Data provided
[Start of section]
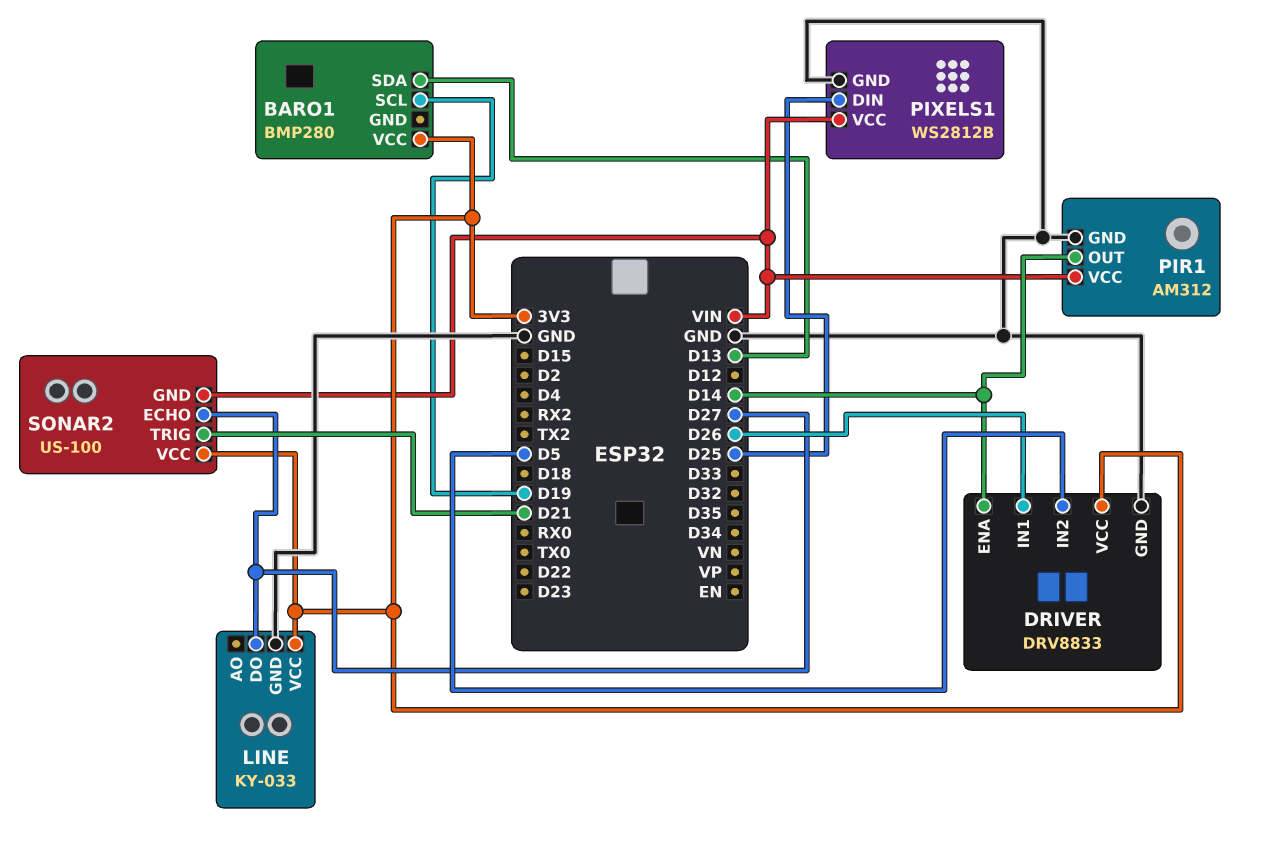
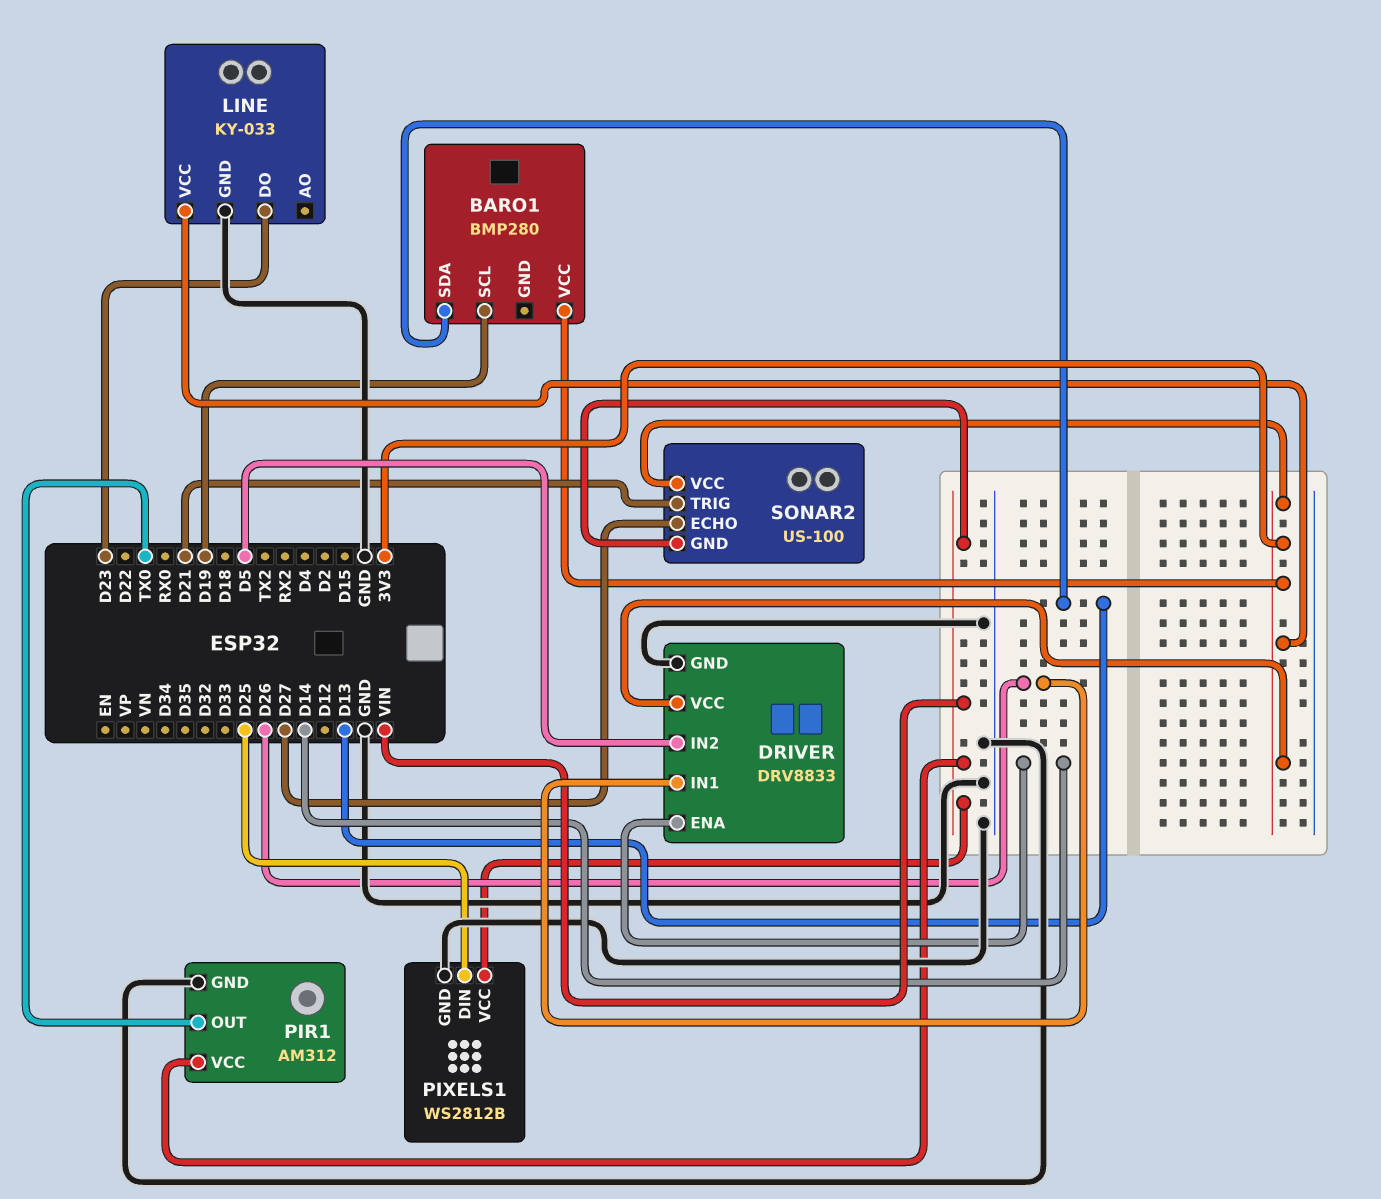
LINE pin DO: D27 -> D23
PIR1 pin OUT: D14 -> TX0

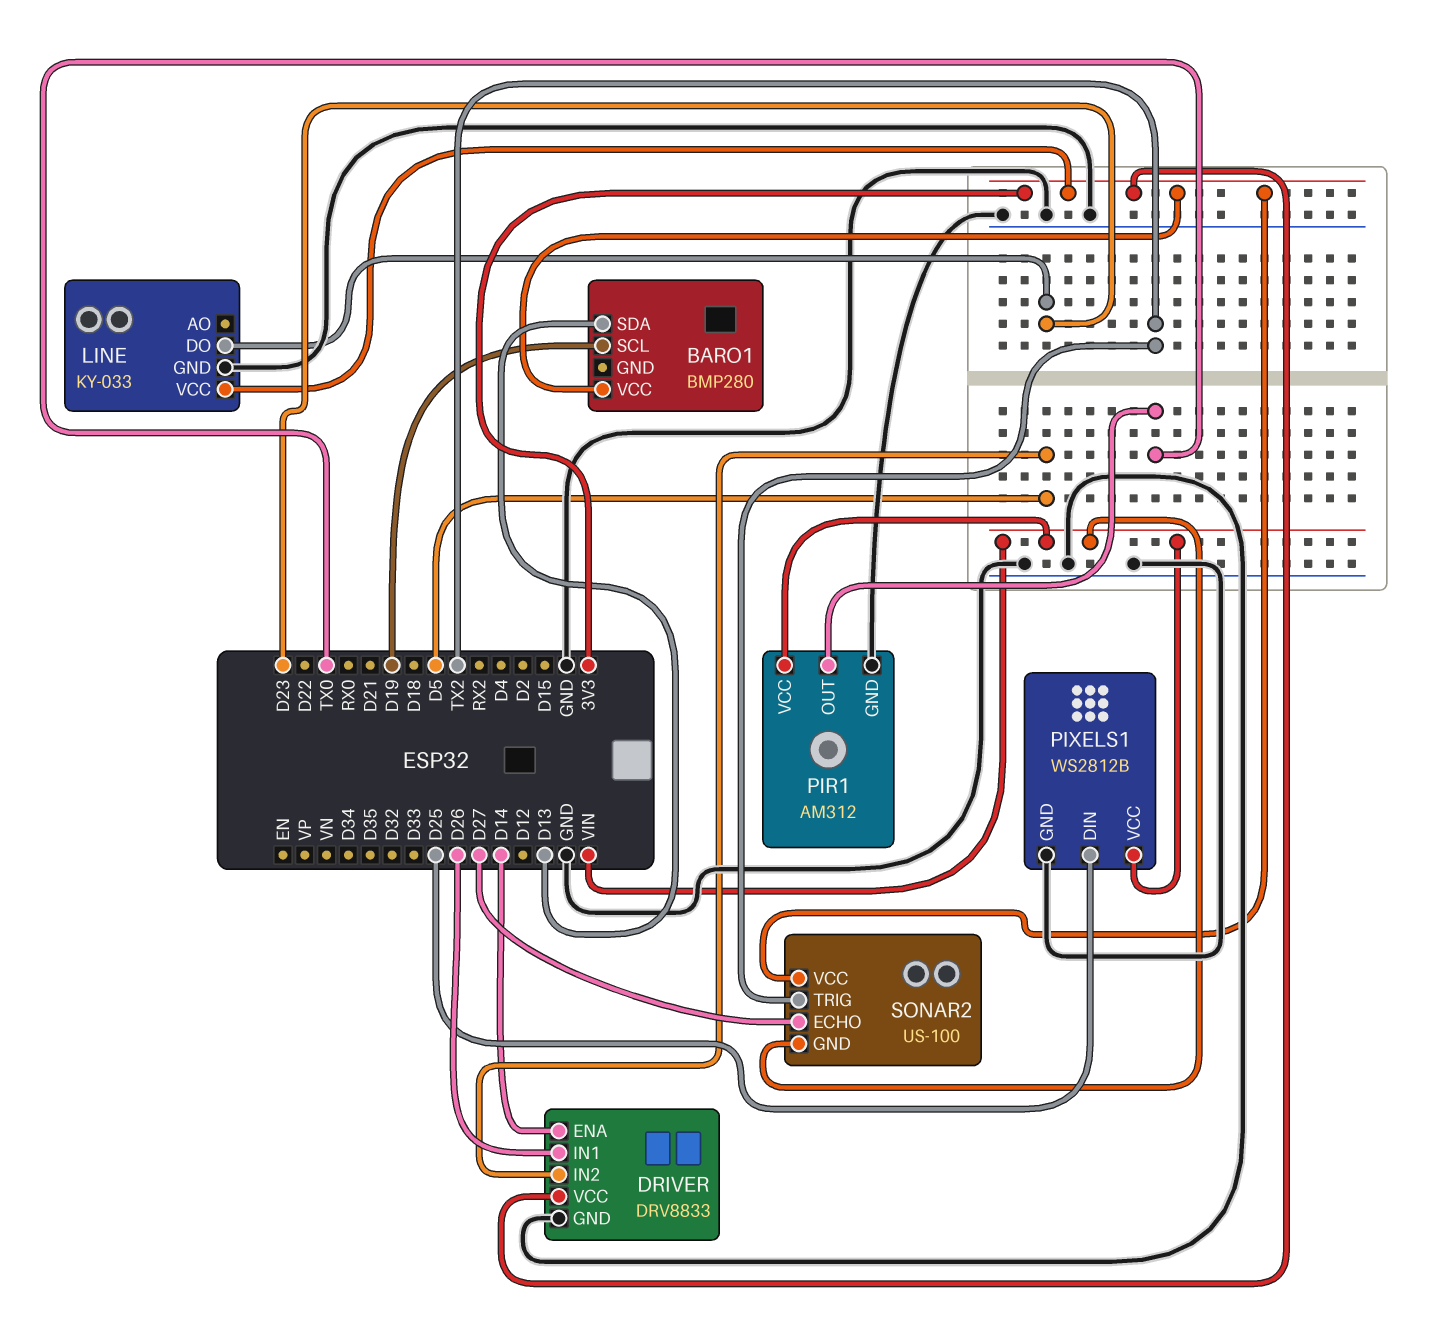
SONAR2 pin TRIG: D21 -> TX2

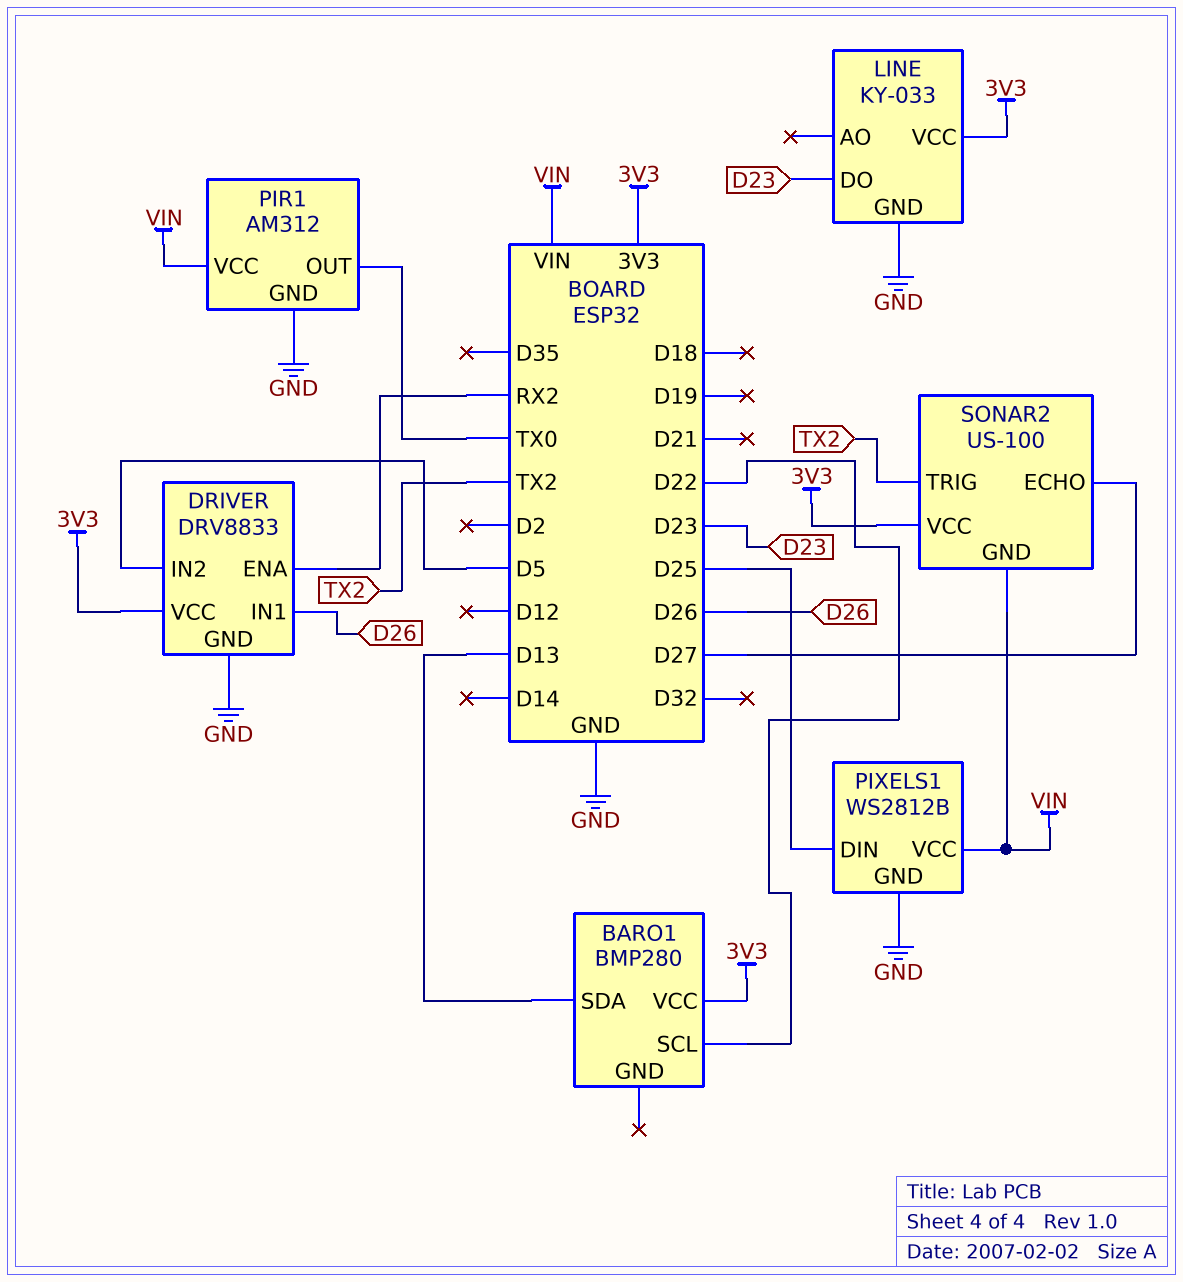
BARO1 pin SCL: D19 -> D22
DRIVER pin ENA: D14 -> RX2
[End of section]
[Start of section]
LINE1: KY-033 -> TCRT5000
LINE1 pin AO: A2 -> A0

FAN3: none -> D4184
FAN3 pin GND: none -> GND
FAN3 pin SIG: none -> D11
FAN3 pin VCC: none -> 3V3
[End of section]
Work required
Beginning with the line holding "LINE pin DO: D27 -> D23" in the material above, restate word for word each line through the line holding "DRIVER pin ENA: D14 -> RX2", and exclude pictures.

Answer for the task
LINE pin DO: D27 -> D23
PIR1 pin OUT: D14 -> TX0

SONAR2 pin TRIG: D21 -> TX2

BARO1 pin SCL: D19 -> D22
DRIVER pin ENA: D14 -> RX2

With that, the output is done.